START

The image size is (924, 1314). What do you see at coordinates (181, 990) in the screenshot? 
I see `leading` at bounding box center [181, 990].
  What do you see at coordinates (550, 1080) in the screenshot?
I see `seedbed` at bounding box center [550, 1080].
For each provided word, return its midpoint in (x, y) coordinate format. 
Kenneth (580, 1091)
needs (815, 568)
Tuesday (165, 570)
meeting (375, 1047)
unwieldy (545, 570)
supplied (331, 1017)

END

Quote every item above verbatim, keeping their order.

§ **PROBLEM SOLUTION**
The image size is (924, 1314). What do you see at coordinates (181, 990) in the screenshot? 
I see `leading` at bounding box center [181, 990].
  What do you see at coordinates (550, 1080) in the screenshot?
I see `seedbed` at bounding box center [550, 1080].
For each provided word, return its midpoint in (x, y) coordinate format. 
Kenneth (580, 1091)
needs (815, 568)
Tuesday (165, 570)
meeting (375, 1047)
unwieldy (545, 570)
supplied (331, 1017)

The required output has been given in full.